→ **Supplied information**:

BEGIN

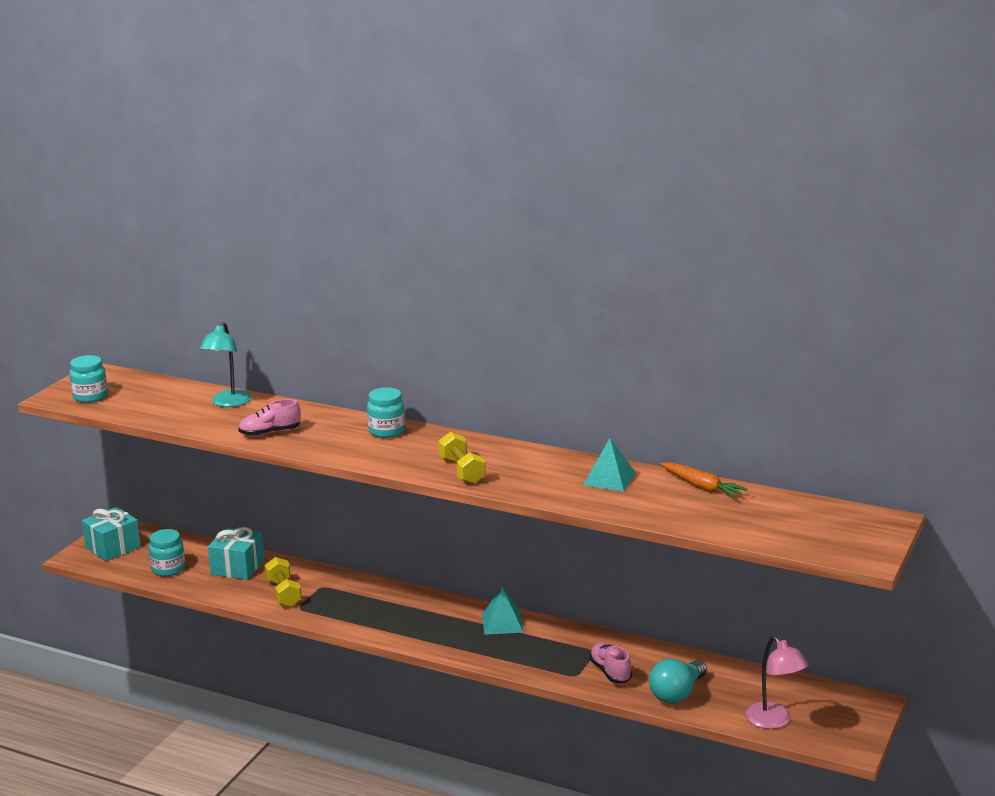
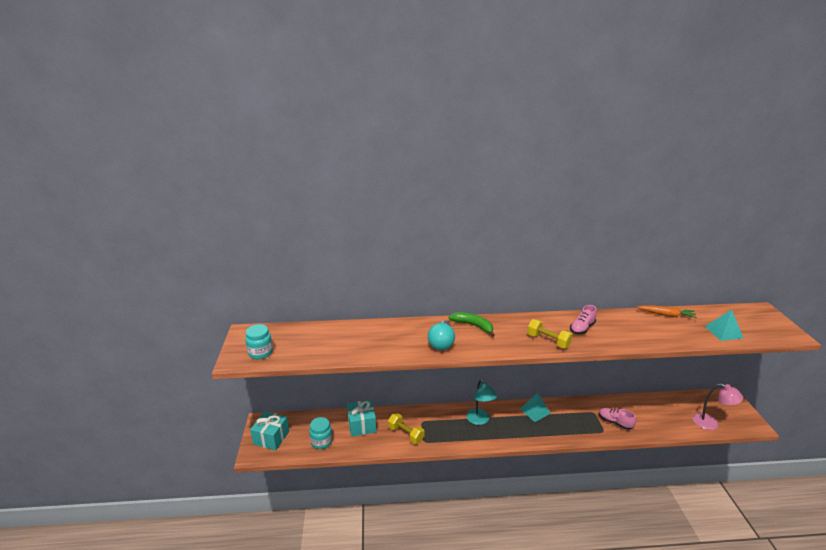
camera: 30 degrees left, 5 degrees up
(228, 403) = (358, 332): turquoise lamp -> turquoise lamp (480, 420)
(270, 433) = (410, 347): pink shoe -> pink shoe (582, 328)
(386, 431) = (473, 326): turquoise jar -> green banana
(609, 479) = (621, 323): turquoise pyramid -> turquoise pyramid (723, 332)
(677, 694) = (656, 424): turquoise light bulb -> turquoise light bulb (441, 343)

END

→ **Exercise directions**: Only the lines from the one containing "(228, 403) = (358, 332): turquoise" through the last line of the records are to be set down, exactly as they appear.

→ **Finished exercise**:
(228, 403) = (358, 332): turquoise lamp -> turquoise lamp (480, 420)
(270, 433) = (410, 347): pink shoe -> pink shoe (582, 328)
(386, 431) = (473, 326): turquoise jar -> green banana
(609, 479) = (621, 323): turquoise pyramid -> turquoise pyramid (723, 332)
(677, 694) = (656, 424): turquoise light bulb -> turquoise light bulb (441, 343)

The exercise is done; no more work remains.